* ACTIVITY
Return only what lies between the first line of the entries and the line containing "(turquesa) (no. 1", both lines included.

Scene change data
= = = = = = =

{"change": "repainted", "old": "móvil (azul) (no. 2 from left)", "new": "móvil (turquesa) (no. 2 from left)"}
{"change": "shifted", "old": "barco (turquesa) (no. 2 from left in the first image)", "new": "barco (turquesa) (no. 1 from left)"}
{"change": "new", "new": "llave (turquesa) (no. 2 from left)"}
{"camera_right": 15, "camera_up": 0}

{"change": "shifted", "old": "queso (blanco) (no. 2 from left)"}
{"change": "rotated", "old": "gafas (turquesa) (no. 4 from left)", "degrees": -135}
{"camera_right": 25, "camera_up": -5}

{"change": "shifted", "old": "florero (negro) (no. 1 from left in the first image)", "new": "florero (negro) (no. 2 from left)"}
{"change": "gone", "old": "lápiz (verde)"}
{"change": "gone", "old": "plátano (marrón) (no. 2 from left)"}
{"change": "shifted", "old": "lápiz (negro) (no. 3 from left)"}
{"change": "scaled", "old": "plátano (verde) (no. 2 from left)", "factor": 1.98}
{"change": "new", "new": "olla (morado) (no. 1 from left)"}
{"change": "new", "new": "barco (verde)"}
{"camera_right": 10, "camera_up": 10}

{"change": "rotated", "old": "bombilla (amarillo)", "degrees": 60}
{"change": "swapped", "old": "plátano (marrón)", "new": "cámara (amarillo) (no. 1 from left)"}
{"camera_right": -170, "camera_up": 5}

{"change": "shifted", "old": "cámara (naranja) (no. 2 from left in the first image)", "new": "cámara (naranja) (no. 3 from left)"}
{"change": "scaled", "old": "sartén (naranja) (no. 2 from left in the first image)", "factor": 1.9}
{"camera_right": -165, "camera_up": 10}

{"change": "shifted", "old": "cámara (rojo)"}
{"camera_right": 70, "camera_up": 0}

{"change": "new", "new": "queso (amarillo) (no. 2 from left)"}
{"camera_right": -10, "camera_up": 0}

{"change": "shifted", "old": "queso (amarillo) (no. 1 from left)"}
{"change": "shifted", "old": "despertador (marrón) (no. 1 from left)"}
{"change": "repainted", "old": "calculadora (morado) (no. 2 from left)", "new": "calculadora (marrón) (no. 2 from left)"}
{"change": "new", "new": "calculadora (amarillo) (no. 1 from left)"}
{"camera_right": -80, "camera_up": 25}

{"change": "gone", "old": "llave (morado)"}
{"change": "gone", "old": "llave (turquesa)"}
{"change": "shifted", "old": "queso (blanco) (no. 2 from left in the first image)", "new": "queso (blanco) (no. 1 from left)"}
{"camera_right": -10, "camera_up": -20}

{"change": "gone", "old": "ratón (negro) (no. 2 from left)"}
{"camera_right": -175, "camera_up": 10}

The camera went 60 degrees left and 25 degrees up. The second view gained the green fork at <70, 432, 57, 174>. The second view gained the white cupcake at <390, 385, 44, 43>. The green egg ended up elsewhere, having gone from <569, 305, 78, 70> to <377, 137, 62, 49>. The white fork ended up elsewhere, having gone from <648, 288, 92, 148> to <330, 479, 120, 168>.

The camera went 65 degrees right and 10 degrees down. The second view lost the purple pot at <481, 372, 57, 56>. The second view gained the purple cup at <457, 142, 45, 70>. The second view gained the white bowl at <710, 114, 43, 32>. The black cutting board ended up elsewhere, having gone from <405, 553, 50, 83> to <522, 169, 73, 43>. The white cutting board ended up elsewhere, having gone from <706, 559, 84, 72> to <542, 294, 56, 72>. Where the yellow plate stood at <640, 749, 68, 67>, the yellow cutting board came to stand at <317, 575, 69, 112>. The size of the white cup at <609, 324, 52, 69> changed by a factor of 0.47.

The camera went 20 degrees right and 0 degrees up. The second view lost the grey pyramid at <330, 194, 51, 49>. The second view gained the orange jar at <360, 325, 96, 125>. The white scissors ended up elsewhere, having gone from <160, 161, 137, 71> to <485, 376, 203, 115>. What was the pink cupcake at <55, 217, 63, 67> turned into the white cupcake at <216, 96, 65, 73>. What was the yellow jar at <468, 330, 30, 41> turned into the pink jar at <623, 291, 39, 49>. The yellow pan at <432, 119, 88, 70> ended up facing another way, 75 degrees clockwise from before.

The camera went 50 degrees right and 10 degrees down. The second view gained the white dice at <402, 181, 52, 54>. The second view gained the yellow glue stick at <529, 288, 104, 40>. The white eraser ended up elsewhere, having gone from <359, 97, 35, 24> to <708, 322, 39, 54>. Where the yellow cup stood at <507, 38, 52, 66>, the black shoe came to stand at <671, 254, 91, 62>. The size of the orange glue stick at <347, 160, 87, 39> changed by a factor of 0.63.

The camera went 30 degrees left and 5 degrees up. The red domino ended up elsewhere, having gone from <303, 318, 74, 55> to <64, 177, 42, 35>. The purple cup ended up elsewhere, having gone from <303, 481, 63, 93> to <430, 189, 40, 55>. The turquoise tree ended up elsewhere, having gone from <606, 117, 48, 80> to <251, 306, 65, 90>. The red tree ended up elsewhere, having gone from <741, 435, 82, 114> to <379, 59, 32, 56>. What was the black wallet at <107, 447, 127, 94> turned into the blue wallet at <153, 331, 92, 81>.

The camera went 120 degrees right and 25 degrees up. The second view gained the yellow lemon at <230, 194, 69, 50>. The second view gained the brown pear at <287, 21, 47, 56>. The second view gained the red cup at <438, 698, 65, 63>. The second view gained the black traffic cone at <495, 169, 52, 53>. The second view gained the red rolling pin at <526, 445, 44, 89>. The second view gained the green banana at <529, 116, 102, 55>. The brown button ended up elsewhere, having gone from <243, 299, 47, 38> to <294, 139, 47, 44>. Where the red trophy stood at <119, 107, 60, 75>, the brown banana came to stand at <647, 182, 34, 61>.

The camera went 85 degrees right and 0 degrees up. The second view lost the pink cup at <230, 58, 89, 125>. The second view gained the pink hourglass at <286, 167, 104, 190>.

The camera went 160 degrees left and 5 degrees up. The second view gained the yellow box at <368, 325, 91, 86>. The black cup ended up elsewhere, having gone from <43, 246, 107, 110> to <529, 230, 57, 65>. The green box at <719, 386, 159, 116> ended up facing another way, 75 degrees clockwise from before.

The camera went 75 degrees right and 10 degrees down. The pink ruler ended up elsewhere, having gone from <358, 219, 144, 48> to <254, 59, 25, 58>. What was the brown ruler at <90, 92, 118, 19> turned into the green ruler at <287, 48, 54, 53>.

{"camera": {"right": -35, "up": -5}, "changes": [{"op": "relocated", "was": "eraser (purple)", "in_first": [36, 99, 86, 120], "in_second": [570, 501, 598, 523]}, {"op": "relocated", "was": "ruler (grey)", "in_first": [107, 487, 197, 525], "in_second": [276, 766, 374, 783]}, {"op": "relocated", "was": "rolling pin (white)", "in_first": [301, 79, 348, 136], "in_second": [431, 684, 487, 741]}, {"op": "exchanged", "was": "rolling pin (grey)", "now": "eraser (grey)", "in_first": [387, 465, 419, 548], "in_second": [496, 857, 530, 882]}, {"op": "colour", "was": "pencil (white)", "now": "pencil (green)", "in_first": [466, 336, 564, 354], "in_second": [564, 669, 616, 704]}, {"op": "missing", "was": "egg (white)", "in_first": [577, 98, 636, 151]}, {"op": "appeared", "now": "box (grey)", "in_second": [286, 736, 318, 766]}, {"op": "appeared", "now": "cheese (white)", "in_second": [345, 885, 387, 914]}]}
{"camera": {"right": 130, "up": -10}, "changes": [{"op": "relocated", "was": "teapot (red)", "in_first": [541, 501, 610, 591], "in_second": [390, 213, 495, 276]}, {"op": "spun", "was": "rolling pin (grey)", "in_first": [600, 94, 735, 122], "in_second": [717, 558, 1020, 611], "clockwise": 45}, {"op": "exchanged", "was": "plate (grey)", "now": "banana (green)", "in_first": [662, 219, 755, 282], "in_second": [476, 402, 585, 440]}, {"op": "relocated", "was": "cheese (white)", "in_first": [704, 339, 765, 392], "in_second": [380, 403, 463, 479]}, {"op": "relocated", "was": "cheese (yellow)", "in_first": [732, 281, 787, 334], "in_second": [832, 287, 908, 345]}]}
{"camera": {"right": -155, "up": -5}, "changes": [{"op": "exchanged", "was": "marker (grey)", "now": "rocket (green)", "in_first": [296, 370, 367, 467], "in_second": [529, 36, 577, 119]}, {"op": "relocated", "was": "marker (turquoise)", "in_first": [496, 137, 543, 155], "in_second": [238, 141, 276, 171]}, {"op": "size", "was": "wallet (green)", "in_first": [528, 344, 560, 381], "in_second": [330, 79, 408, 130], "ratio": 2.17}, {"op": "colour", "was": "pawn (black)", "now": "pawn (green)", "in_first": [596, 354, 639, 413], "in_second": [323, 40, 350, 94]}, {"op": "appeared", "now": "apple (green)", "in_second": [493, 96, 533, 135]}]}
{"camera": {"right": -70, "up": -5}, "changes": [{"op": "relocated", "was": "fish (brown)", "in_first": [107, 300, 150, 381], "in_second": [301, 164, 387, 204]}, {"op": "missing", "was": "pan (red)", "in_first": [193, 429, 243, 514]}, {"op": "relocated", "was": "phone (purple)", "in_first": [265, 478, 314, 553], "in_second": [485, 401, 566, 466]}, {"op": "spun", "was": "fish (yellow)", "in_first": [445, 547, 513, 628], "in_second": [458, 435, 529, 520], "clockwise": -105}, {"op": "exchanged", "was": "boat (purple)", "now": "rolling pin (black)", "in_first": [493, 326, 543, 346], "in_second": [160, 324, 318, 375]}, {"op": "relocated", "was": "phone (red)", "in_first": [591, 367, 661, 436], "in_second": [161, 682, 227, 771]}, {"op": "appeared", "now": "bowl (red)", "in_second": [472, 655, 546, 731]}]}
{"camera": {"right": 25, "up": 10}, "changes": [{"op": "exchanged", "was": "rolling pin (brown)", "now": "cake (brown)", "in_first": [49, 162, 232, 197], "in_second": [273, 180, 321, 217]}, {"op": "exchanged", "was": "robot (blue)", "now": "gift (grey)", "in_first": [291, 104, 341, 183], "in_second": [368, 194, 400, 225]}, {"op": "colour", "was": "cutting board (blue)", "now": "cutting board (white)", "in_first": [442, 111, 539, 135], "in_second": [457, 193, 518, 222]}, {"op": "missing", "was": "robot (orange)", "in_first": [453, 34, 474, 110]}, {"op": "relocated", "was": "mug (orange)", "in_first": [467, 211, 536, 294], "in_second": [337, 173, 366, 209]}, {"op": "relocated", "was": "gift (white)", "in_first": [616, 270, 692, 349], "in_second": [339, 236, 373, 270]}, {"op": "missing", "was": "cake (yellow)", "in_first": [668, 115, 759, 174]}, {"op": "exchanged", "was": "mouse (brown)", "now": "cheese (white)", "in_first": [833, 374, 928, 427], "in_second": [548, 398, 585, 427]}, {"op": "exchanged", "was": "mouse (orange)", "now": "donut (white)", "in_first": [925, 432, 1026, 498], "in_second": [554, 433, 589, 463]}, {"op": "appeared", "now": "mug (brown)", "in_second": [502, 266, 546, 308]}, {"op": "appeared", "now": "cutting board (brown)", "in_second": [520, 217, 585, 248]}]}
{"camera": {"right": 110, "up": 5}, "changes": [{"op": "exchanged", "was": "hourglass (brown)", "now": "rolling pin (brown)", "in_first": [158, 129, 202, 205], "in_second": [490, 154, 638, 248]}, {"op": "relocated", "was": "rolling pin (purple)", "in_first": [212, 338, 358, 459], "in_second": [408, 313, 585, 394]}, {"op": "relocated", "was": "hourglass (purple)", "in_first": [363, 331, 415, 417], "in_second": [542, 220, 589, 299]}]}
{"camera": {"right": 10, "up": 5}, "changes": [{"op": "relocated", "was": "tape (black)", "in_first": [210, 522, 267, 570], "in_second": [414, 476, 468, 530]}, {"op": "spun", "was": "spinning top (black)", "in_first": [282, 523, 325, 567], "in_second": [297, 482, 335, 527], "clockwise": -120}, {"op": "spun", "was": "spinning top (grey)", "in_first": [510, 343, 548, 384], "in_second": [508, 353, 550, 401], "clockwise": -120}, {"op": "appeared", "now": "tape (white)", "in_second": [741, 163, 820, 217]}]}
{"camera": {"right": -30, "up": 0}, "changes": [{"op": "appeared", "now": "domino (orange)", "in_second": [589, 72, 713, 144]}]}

= = = = = = =

* TASK RESULT
{"change": "repainted", "old": "móvil (azul) (no. 2 from left)", "new": "móvil (turquesa) (no. 2 from left)"}
{"change": "shifted", "old": "barco (turquesa) (no. 2 from left in the first image)", "new": "barco (turquesa) (no. 1 from left)"}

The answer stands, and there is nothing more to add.